WORK INSTRUCTION: Take the entries below and print only the lines from the one with "none -> yellow 1x2 tile [449,169,518,204]" through the one with "none -> red 1x1 tile [127,195,165,225]", exactly as they stand, both ends included.

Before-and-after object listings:
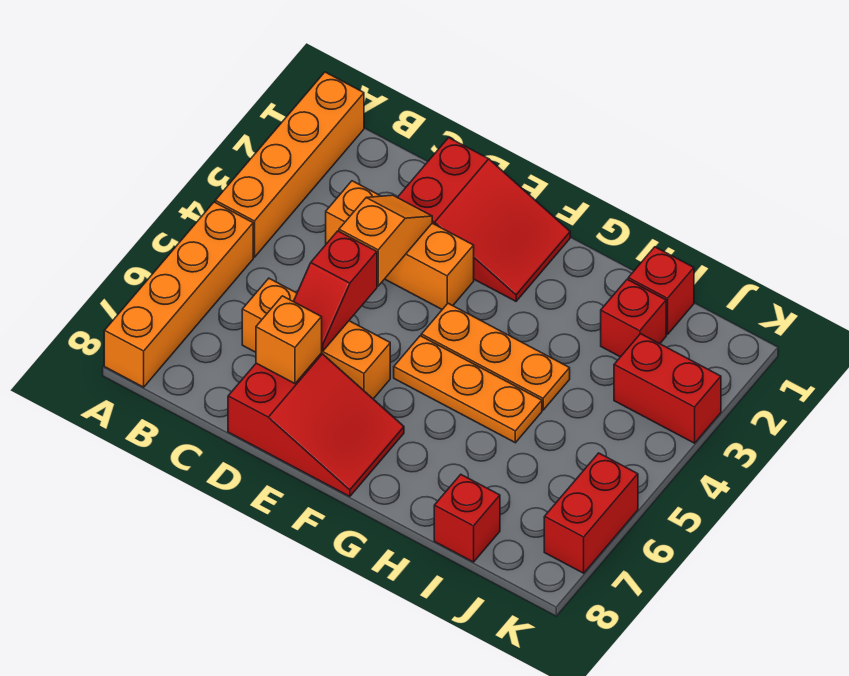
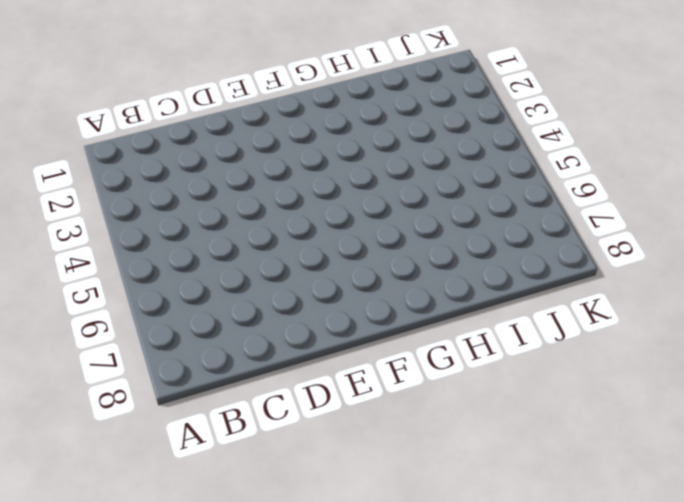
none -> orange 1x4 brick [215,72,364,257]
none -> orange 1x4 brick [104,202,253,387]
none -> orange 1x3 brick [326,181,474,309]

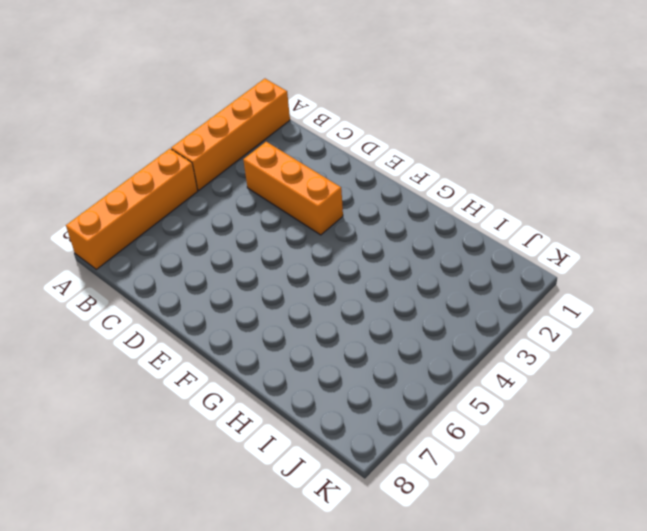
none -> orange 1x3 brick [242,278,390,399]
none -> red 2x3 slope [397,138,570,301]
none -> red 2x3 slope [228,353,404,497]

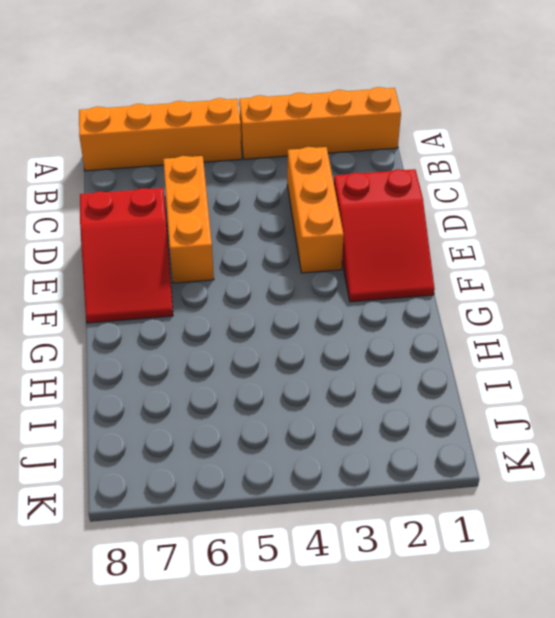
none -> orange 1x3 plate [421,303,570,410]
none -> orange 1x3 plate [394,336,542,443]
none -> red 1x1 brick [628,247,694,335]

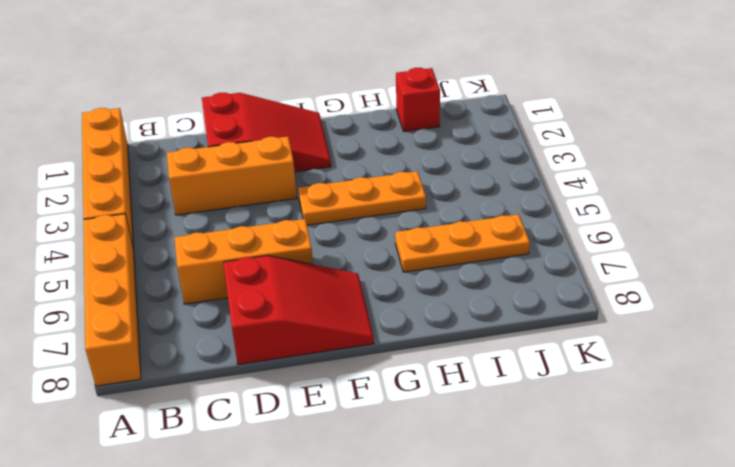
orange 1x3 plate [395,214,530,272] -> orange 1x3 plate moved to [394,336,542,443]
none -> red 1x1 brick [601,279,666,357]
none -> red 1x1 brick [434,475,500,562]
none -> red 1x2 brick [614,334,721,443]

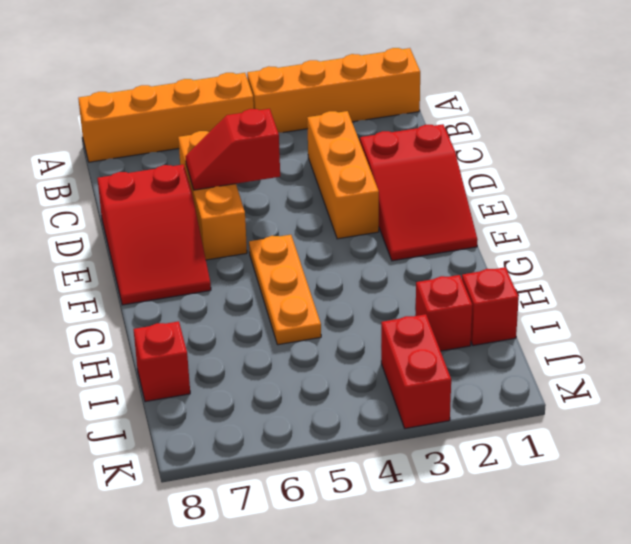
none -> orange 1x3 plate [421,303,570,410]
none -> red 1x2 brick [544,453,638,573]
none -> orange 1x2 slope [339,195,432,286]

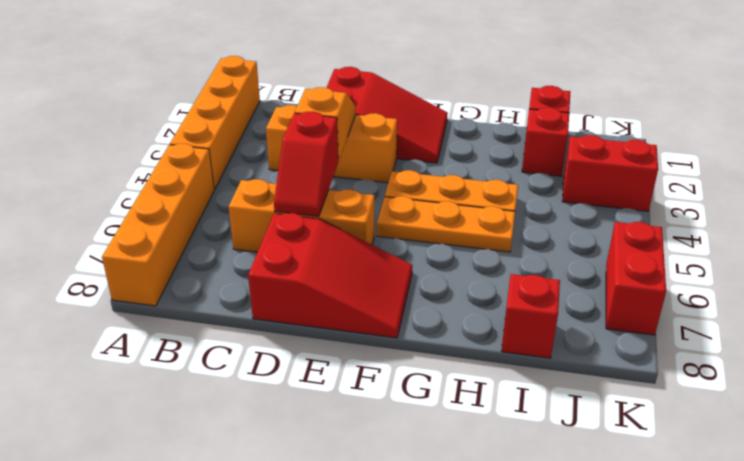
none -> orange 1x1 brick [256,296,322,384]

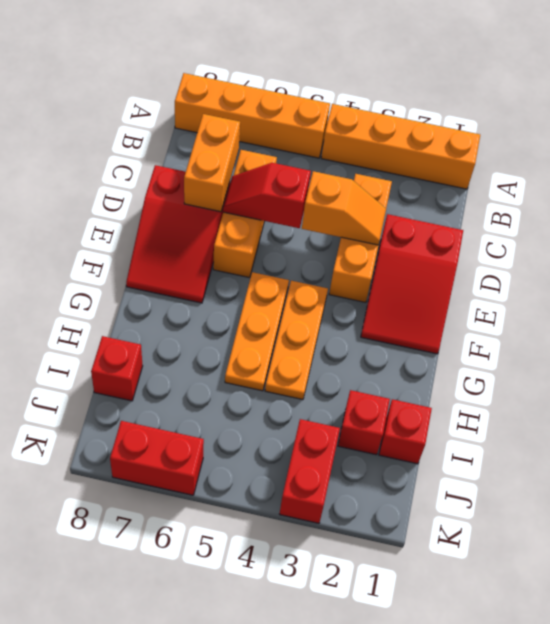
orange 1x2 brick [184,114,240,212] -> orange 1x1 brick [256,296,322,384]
* * *
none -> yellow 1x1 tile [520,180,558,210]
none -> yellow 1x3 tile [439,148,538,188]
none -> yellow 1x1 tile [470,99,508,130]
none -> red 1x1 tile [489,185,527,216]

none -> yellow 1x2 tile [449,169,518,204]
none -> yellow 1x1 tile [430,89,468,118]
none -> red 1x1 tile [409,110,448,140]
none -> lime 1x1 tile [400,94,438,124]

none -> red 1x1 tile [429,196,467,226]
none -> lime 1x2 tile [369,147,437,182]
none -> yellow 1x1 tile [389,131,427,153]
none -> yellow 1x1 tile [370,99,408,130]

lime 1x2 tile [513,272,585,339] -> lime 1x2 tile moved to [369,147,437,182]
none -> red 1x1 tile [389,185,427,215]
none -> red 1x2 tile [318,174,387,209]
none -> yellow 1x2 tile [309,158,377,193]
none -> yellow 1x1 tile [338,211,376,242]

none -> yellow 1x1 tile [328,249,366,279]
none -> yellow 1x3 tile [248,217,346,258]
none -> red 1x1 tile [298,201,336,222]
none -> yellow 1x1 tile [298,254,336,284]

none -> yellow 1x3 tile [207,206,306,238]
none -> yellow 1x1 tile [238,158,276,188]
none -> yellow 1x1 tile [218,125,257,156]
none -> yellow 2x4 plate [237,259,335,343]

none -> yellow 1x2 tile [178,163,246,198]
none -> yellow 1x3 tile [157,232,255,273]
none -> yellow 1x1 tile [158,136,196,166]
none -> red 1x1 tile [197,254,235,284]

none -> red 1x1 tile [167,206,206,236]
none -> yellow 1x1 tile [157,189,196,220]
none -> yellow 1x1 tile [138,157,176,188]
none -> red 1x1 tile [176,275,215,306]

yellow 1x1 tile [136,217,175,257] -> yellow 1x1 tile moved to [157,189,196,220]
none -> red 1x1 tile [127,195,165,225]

EXERCISE RESULT:
none -> yellow 1x2 tile [449,169,518,204]
none -> yellow 1x1 tile [430,89,468,118]
none -> red 1x1 tile [409,110,448,140]
none -> lime 1x1 tile [400,94,438,124]

none -> red 1x1 tile [429,196,467,226]
none -> lime 1x2 tile [369,147,437,182]
none -> yellow 1x1 tile [389,131,427,153]
none -> yellow 1x1 tile [370,99,408,130]

lime 1x2 tile [513,272,585,339] -> lime 1x2 tile moved to [369,147,437,182]
none -> red 1x1 tile [389,185,427,215]
none -> red 1x2 tile [318,174,387,209]
none -> yellow 1x2 tile [309,158,377,193]
none -> yellow 1x1 tile [338,211,376,242]

none -> yellow 1x1 tile [328,249,366,279]
none -> yellow 1x3 tile [248,217,346,258]
none -> red 1x1 tile [298,201,336,222]
none -> yellow 1x1 tile [298,254,336,284]

none -> yellow 1x3 tile [207,206,306,238]
none -> yellow 1x1 tile [238,158,276,188]
none -> yellow 1x1 tile [218,125,257,156]
none -> yellow 2x4 plate [237,259,335,343]

none -> yellow 1x2 tile [178,163,246,198]
none -> yellow 1x3 tile [157,232,255,273]
none -> yellow 1x1 tile [158,136,196,166]
none -> red 1x1 tile [197,254,235,284]

none -> red 1x1 tile [167,206,206,236]
none -> yellow 1x1 tile [157,189,196,220]
none -> yellow 1x1 tile [138,157,176,188]
none -> red 1x1 tile [176,275,215,306]

yellow 1x1 tile [136,217,175,257] -> yellow 1x1 tile moved to [157,189,196,220]
none -> red 1x1 tile [127,195,165,225]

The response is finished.